%%
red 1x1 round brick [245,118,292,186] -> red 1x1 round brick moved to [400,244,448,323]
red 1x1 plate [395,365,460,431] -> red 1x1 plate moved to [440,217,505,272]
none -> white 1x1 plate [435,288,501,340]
%%
%%
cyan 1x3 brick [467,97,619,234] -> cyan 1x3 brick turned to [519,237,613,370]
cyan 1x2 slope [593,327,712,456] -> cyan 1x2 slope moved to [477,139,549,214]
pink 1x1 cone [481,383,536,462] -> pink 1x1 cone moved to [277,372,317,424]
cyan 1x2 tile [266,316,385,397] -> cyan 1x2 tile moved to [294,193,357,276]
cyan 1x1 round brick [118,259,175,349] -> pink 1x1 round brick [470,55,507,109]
%%
From the material above, set down exactly the lines between the line holding "pink 1x1 cone [481,383,536,462]" and the line holding "cyan 1x1 round", inclusive. Include nothing else.

pink 1x1 cone [481,383,536,462] -> pink 1x1 cone moved to [277,372,317,424]
cyan 1x2 tile [266,316,385,397] -> cyan 1x2 tile moved to [294,193,357,276]
cyan 1x1 round brick [118,259,175,349] -> pink 1x1 round brick [470,55,507,109]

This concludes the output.